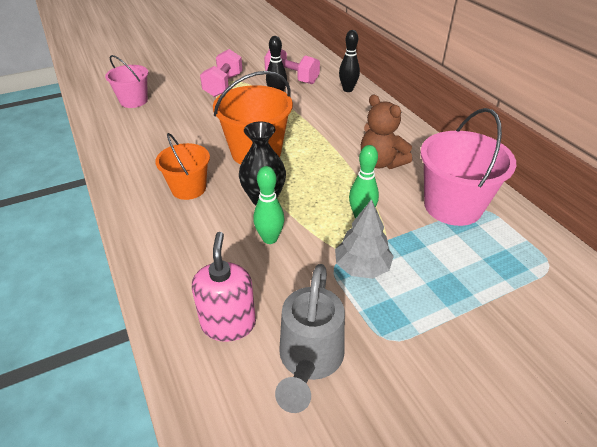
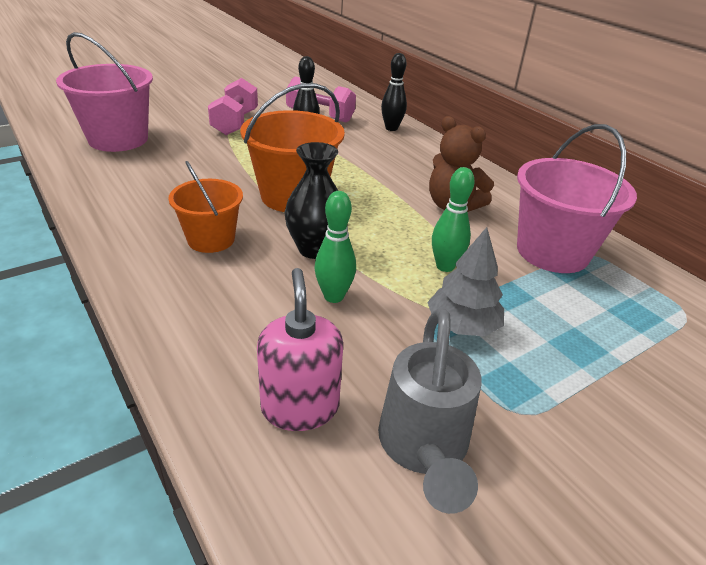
camera: 10 degrees left, 5 degrees down
(134, 101) = (118, 139): pink bucket -> pink bucket, size x1.59

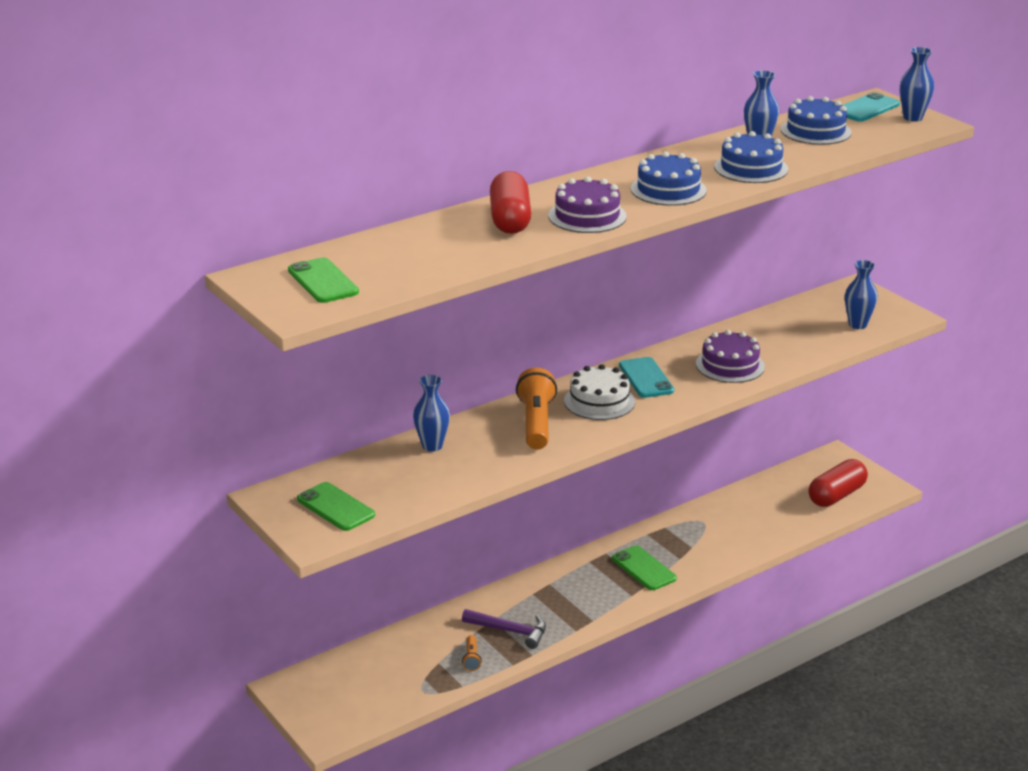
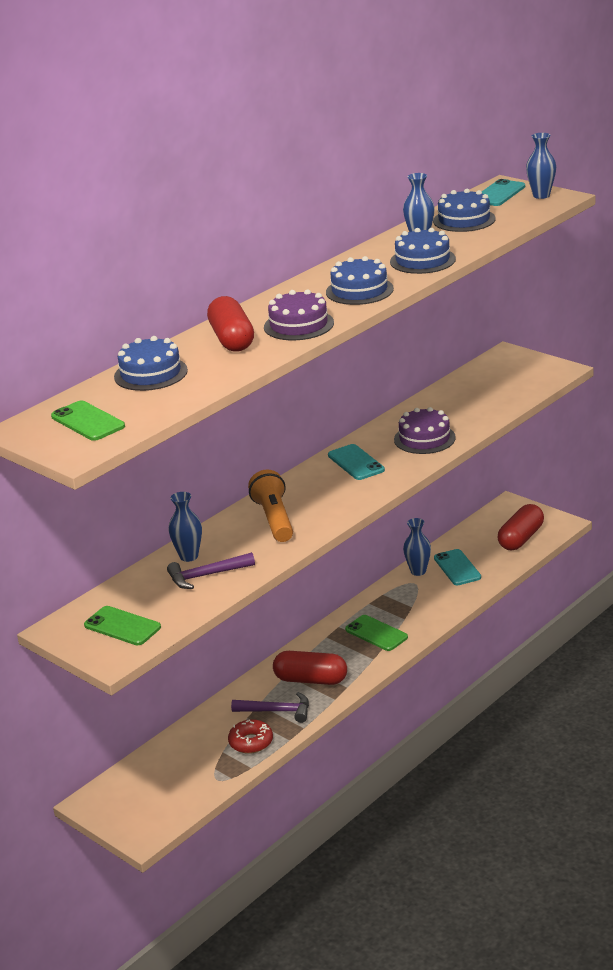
camera: 10 degrees left, 0 degrees up
(409, 242) = (150, 373): none -> blue cake
(442, 470) = (206, 576): none -> purple hammer
(471, 658) = (251, 742): orange flashlight -> red donut
(557, 604) = (311, 680): none -> red capsule
(599, 401) = (322, 490): white cake -> none
(755, 514) = (457, 568): none -> turquoise phone
(857, 325) = (520, 384): blue vase -> blue vase (418, 571)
+++
◆ **Exercise description**
Copy each line above exactly, with no images.

◆ **Solution for this task**
camera: 10 degrees left, 5 degrees down
(134, 101) = (118, 139): pink bucket -> pink bucket, size x1.59

camera: 10 degrees left, 0 degrees up
(409, 242) = (150, 373): none -> blue cake
(442, 470) = (206, 576): none -> purple hammer
(471, 658) = (251, 742): orange flashlight -> red donut
(557, 604) = (311, 680): none -> red capsule
(599, 401) = (322, 490): white cake -> none
(755, 514) = (457, 568): none -> turquoise phone
(857, 325) = (520, 384): blue vase -> blue vase (418, 571)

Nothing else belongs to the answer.